■ GOAL OF THE EXERCISE:
An exact copy of all the data is required, with pictures left out.

■ DATA SHOWN:
= = =

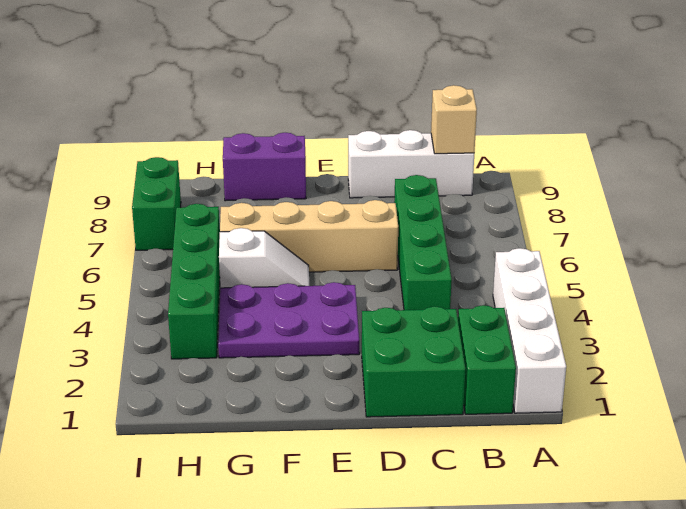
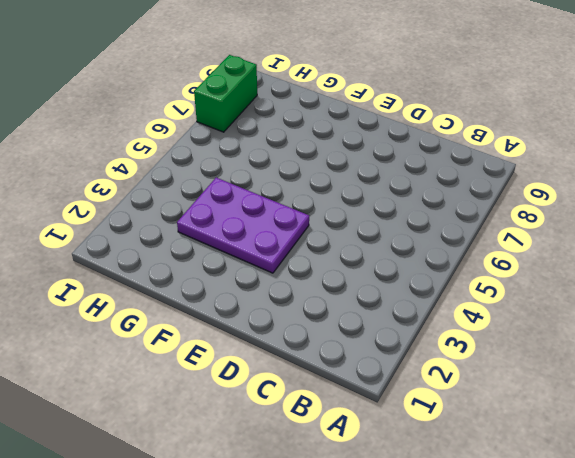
none -> white brick A1:A4 level 1
none -> green brick B1:B2 level 1
none -> white brick B9:D9 level 1

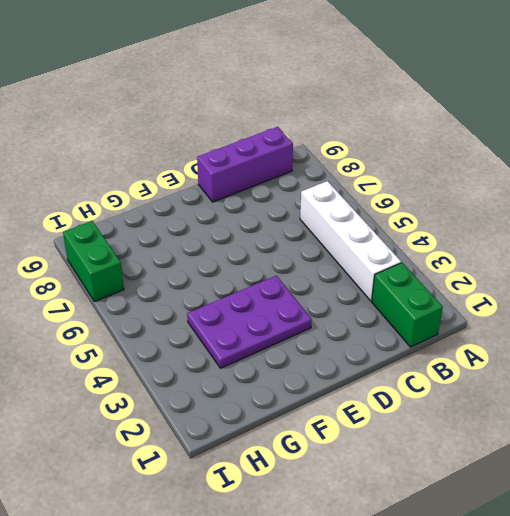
white brick B3:B6 level 1 -> white brick A1:A4 level 1
purple brick B9:D9 level 1 -> white brick B9:D9 level 1
none -> green brick C1:D2 level 1
none -> green brick C4:C7 level 1
none -> tan brick D6:G6 level 1

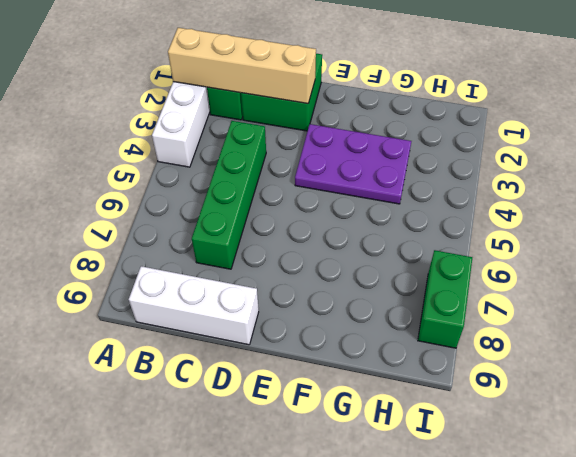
tan brick A2:D2 level 2 -> tan brick D6:G6 level 1
none -> white slope F5:G5 level 1 top G
none -> purple brick F9:G9 level 1
none -> green brick H3:H6 level 1

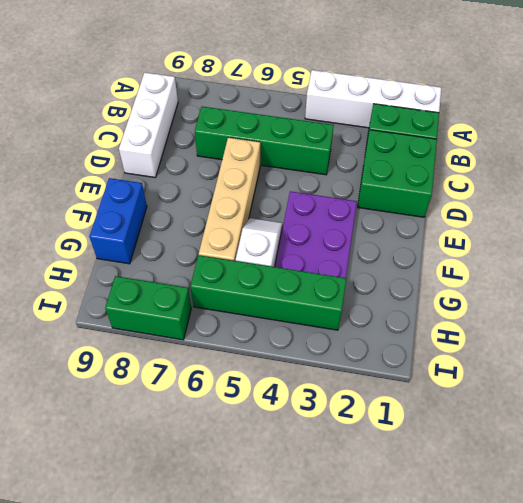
blue brick F9:G9 level 1 -> purple brick F9:G9 level 1
none -> tan brick B9 level 2

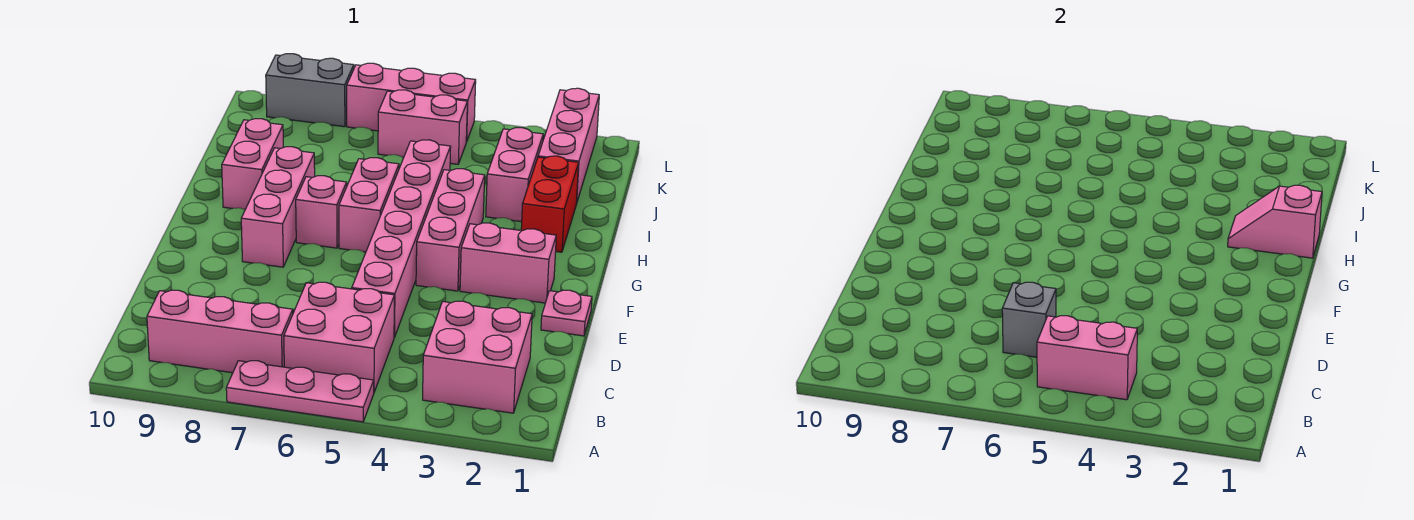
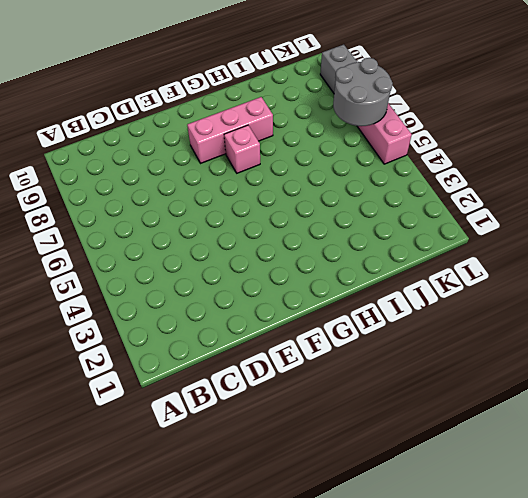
grey round brick K6:L7 level 2 -> none
none -> pink plate A5:A7 level 1
none -> pink brick B2:C3 level 1
none -> pink brick B5:C6 level 1

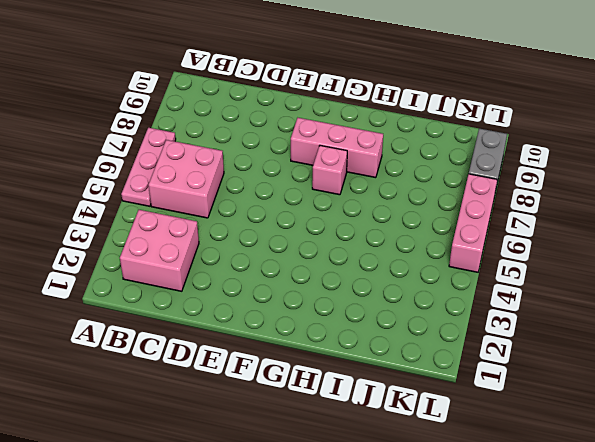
none -> pink brick B7:B9 level 1
none -> pink brick D5:I5 level 1
none -> pink plate E1 level 1

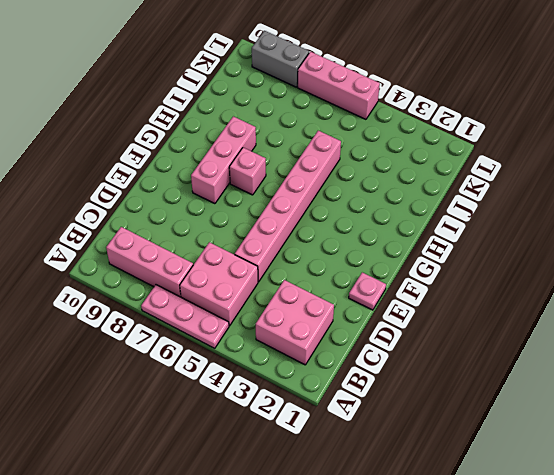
none -> pink brick F2:F3 level 1
none -> pink brick F4:H4 level 1
none -> pink brick G6:H6 level 1

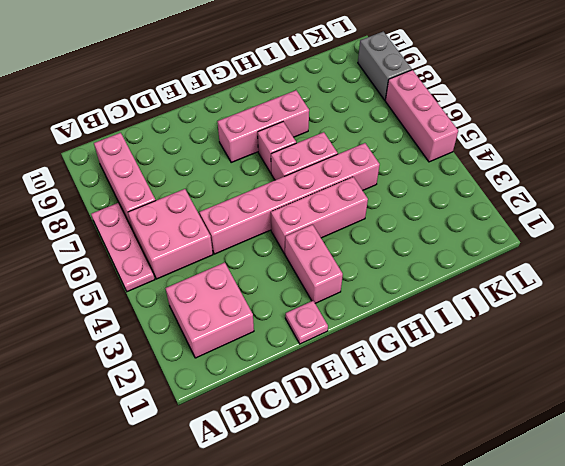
none -> red brick H2:I2 level 1
none -> pink brick H9:I9 level 1
none -> pink brick I3:J3 level 1

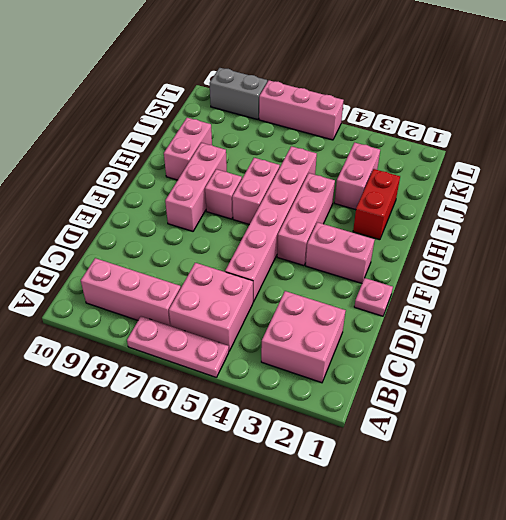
none -> pink brick J2:L2 level 1
none -> pink brick K5:K6 level 1
none -> pink brick B4:B5 level 2

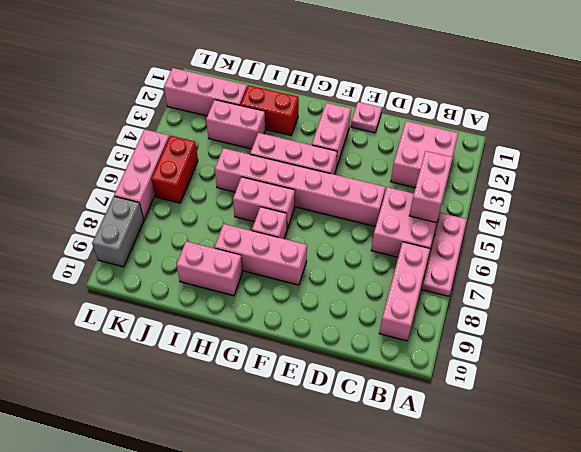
red brick K5:K6 level 1 -> pink brick K5:K6 level 1
none -> grey brick C6 level 2
none -> pink slope H1:H2 level 2 top 1

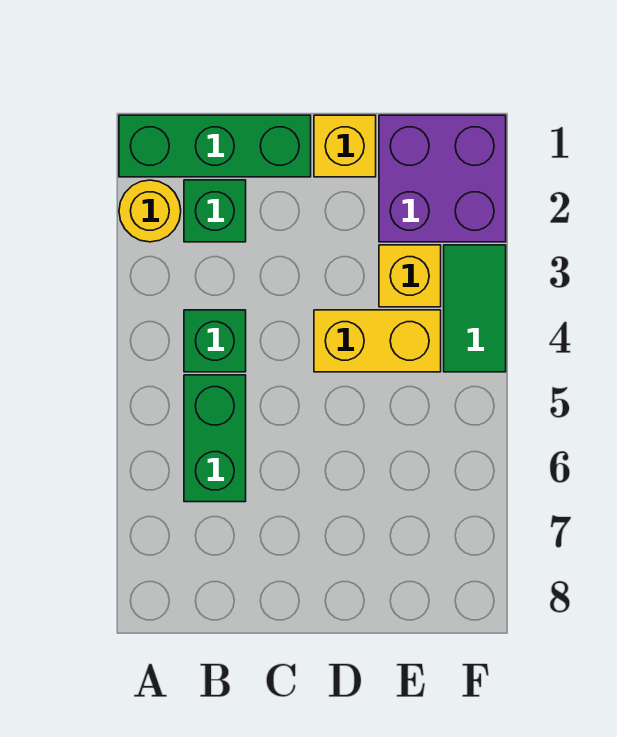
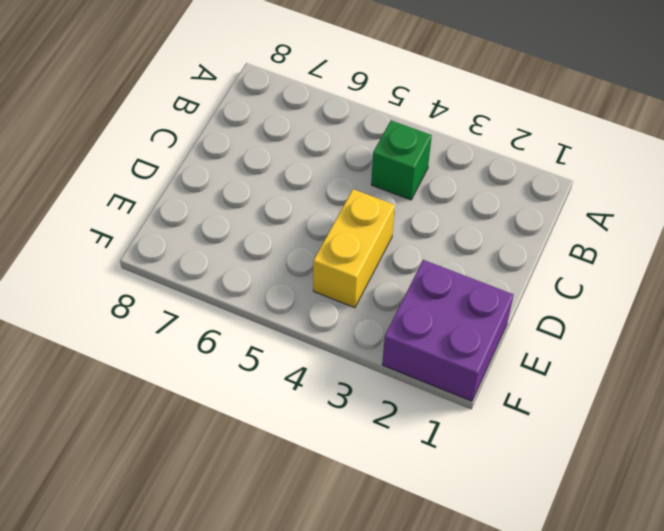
none -> green brick A1:C1 level 1
none -> yellow round brick A2 level 1

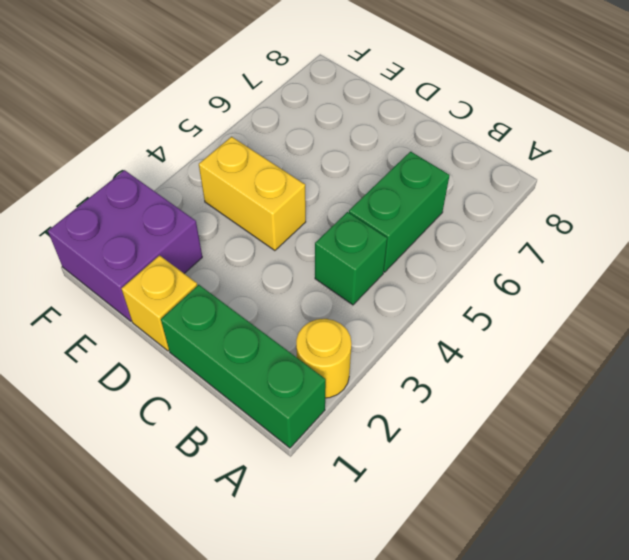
none -> green brick B2 level 1
none -> yellow brick E3 level 1

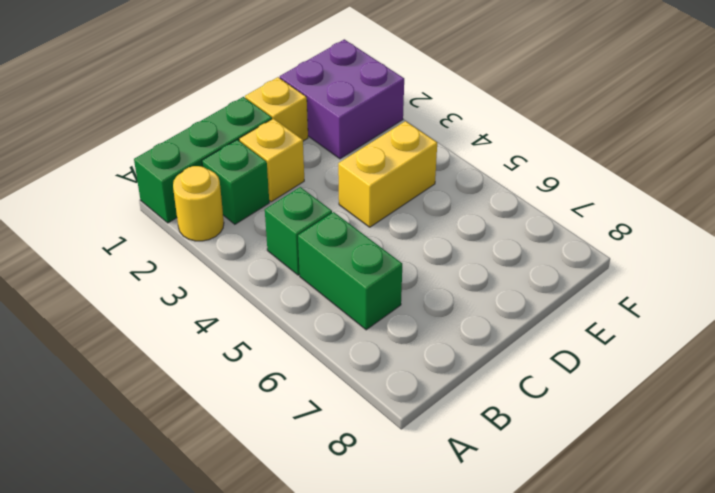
yellow brick C2 level 1 -> yellow brick E3 level 1
none -> green tile F3:F4 level 1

= = =

■ OUTPUT OF THE TASK:
none -> white brick A1:A4 level 1
none -> green brick B1:B2 level 1
none -> white brick B9:D9 level 1

white brick B3:B6 level 1 -> white brick A1:A4 level 1
purple brick B9:D9 level 1 -> white brick B9:D9 level 1
none -> green brick C1:D2 level 1
none -> green brick C4:C7 level 1
none -> tan brick D6:G6 level 1

tan brick A2:D2 level 2 -> tan brick D6:G6 level 1
none -> white slope F5:G5 level 1 top G
none -> purple brick F9:G9 level 1
none -> green brick H3:H6 level 1

blue brick F9:G9 level 1 -> purple brick F9:G9 level 1
none -> tan brick B9 level 2

grey round brick K6:L7 level 2 -> none
none -> pink plate A5:A7 level 1
none -> pink brick B2:C3 level 1
none -> pink brick B5:C6 level 1

none -> pink brick B7:B9 level 1
none -> pink brick D5:I5 level 1
none -> pink plate E1 level 1

none -> pink brick F2:F3 level 1
none -> pink brick F4:H4 level 1
none -> pink brick G6:H6 level 1

none -> red brick H2:I2 level 1
none -> pink brick H9:I9 level 1
none -> pink brick I3:J3 level 1

none -> pink brick J2:L2 level 1
none -> pink brick K5:K6 level 1
none -> pink brick B4:B5 level 2

red brick K5:K6 level 1 -> pink brick K5:K6 level 1
none -> grey brick C6 level 2
none -> pink slope H1:H2 level 2 top 1

none -> green brick A1:C1 level 1
none -> yellow round brick A2 level 1

none -> green brick B2 level 1
none -> yellow brick E3 level 1

yellow brick C2 level 1 -> yellow brick E3 level 1
none -> green tile F3:F4 level 1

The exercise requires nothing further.